### PROBLEM STATEMENT
From the data below, retype exactly the lines starting with the one that contains "(409, 224) = (475, 339): turquoise" and ending with the one that contains "(577, 229) = (363, 455): orange", both included.

### INPUT DATA
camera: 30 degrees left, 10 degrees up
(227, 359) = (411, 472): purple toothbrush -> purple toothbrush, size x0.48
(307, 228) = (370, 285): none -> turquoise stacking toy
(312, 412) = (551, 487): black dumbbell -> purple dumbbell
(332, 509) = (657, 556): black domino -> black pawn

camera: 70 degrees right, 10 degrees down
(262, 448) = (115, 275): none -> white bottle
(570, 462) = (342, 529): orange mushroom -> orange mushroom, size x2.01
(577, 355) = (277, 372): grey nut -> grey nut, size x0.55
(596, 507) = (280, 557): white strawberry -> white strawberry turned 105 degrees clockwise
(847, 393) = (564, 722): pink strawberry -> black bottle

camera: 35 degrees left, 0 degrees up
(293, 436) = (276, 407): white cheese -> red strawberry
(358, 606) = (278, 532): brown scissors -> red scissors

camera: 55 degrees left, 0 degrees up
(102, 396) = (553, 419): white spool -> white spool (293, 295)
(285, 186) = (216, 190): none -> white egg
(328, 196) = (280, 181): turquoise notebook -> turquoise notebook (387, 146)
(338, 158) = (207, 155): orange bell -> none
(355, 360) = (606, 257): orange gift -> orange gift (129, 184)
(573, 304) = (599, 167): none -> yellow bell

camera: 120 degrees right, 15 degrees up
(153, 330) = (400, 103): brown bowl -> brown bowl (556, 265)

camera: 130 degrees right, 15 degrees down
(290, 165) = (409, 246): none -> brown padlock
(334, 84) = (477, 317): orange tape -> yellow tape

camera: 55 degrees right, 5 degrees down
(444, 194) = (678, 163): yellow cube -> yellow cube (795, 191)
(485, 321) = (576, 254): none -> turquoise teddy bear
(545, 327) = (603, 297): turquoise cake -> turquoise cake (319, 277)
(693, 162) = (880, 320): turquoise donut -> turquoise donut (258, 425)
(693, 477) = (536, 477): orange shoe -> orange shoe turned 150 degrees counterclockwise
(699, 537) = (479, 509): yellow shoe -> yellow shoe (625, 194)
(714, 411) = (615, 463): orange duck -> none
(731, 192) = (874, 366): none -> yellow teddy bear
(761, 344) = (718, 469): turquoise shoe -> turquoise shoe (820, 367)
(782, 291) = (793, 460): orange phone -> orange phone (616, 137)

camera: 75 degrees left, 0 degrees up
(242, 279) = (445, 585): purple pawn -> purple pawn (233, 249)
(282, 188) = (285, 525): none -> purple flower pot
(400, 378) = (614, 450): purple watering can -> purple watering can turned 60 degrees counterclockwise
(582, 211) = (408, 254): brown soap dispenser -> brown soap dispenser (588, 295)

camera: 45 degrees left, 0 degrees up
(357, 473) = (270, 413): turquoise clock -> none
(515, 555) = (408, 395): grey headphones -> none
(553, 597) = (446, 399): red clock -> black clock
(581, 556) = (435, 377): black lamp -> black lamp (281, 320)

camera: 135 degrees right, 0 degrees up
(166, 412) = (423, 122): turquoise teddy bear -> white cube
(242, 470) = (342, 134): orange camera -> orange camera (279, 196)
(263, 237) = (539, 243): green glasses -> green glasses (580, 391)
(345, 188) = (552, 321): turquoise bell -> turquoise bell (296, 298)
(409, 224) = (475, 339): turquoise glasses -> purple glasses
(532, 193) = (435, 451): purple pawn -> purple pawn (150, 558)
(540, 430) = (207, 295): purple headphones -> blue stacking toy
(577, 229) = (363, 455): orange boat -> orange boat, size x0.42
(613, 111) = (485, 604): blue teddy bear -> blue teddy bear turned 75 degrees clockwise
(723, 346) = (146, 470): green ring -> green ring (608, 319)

### PROBLEM SOLUTION
(409, 224) = (475, 339): turquoise glasses -> purple glasses
(532, 193) = (435, 451): purple pawn -> purple pawn (150, 558)
(540, 430) = (207, 295): purple headphones -> blue stacking toy
(577, 229) = (363, 455): orange boat -> orange boat, size x0.42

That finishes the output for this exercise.